» **TASK DETAILS**:
Find and copy each line of the records where the string "chart" shows up.

» **RECORDS SHOWN**:

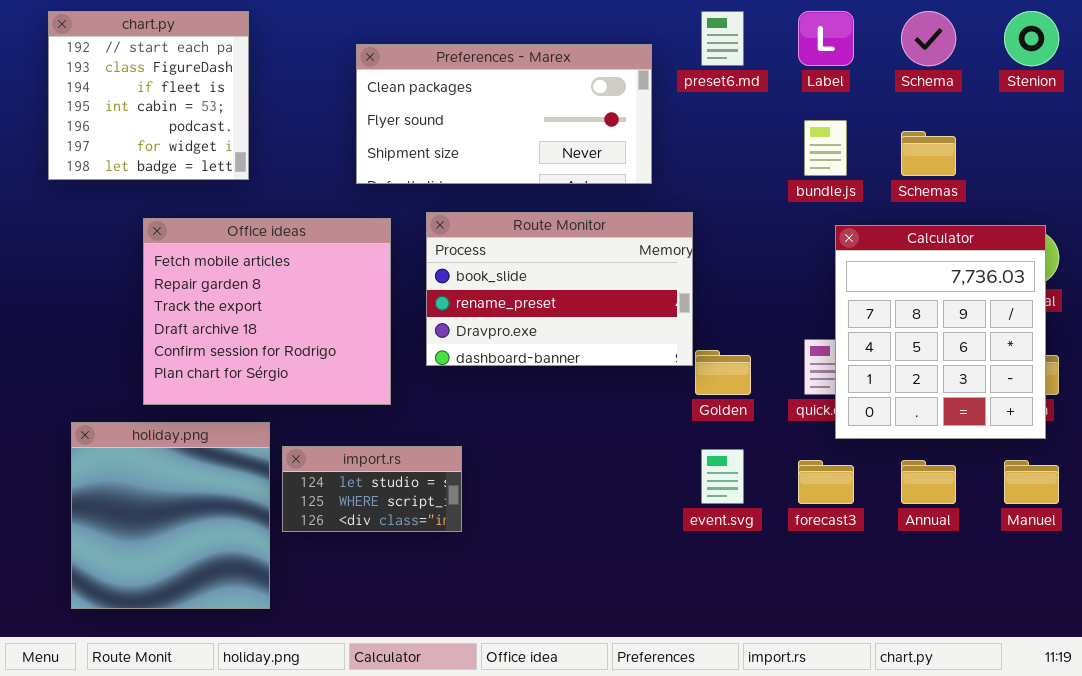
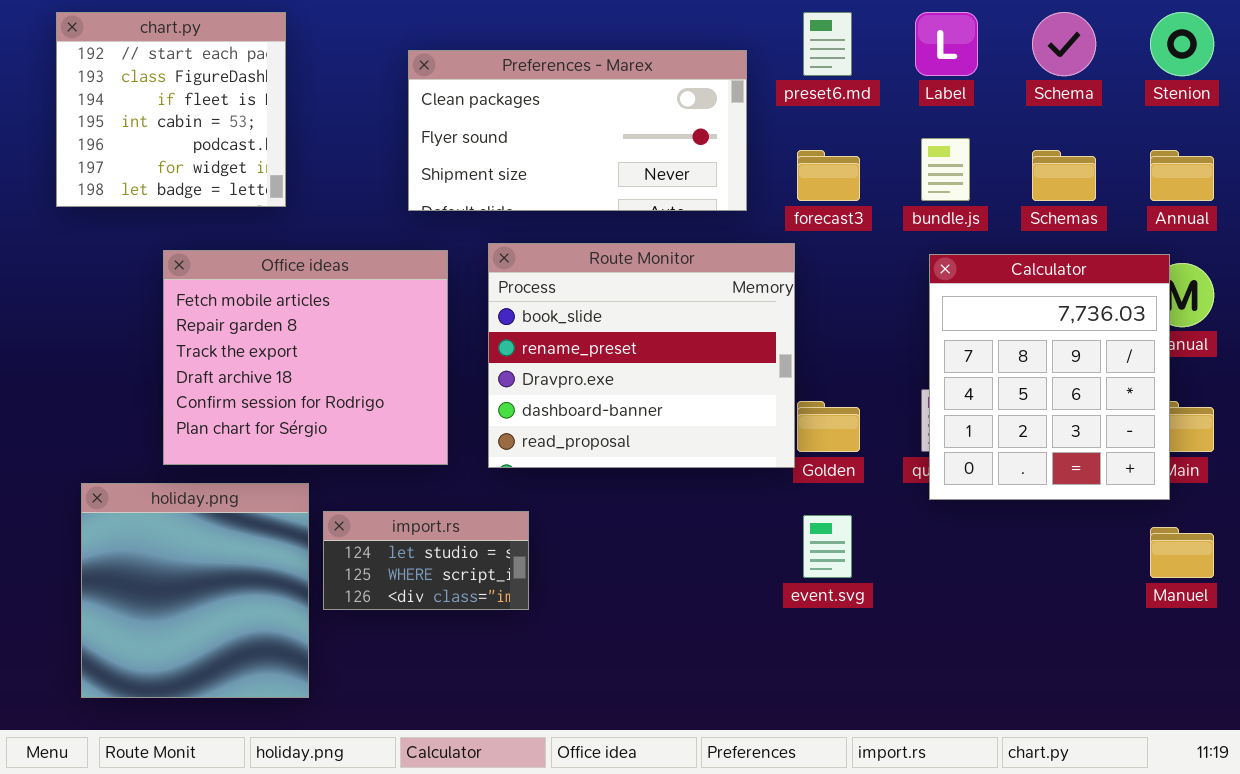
Route Monitor: [426,212,693,366] -> [488,243,795,468], resized
Calculator: [835,225,1046,439] -> [929,254,1170,500], moved
forecast3: [798,460,854,504] -> [797,150,860,201], moved
Annual: [901,460,956,504] -> [1150,150,1214,201], moved

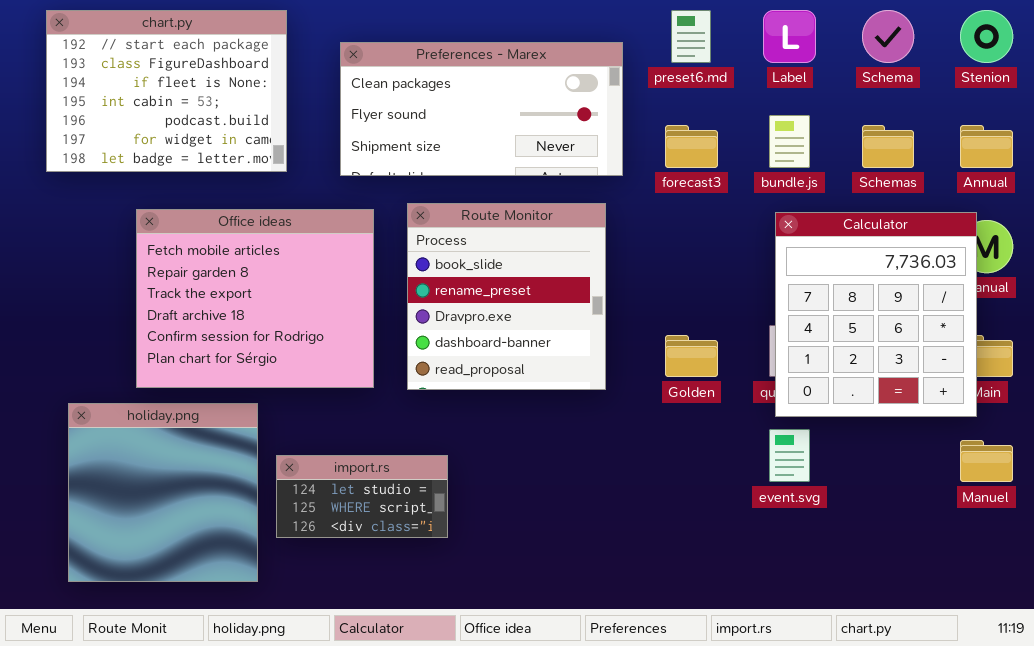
chart.py: [56,12,286,207] -> [46,10,287,172], resized
Route Monitor: [488,243,795,468] -> [407,203,606,390], resized
import.rs: [323,511,529,610] -> [276,455,448,538], moved
event.svg: [803,515,852,578] -> [769,429,810,482], moved

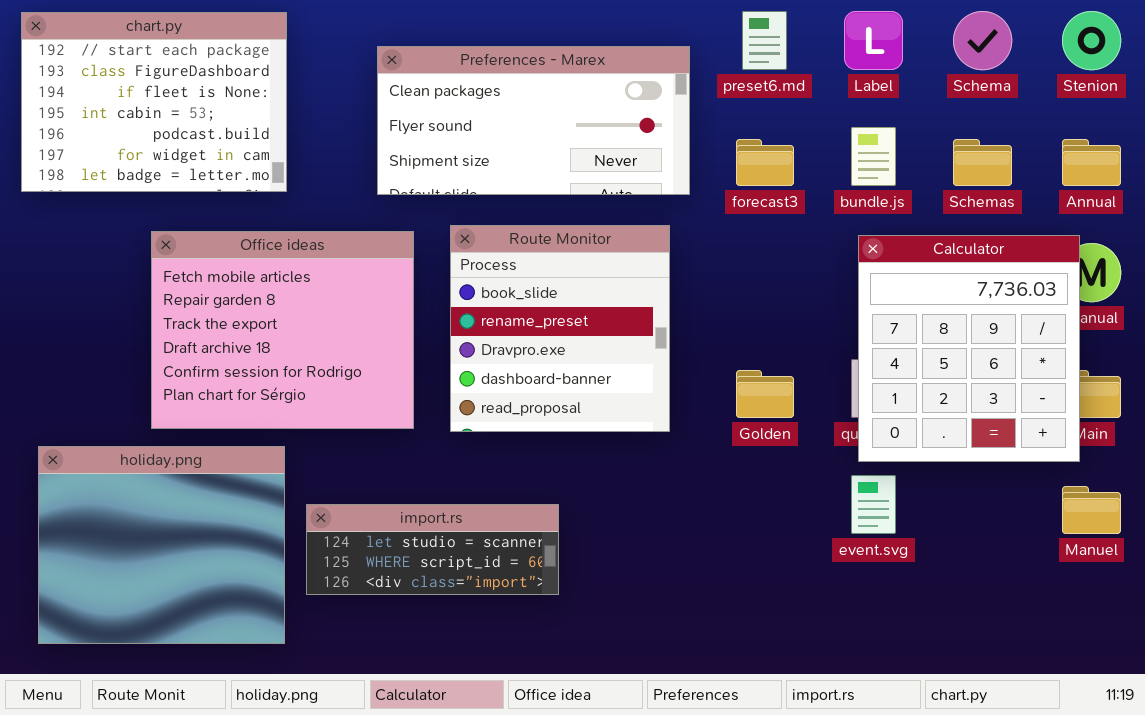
chart.py: [46,10,287,172] -> [21,12,287,192], moved
holiday.png: [68,403,258,582] -> [38,446,285,644], resized
import.rs: [276,455,448,538] -> [306,504,559,595], resized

» **ANSWER SPACE**:
chart.py: [56,12,286,207] -> [46,10,287,172], resized
chart.py: [46,10,287,172] -> [21,12,287,192], moved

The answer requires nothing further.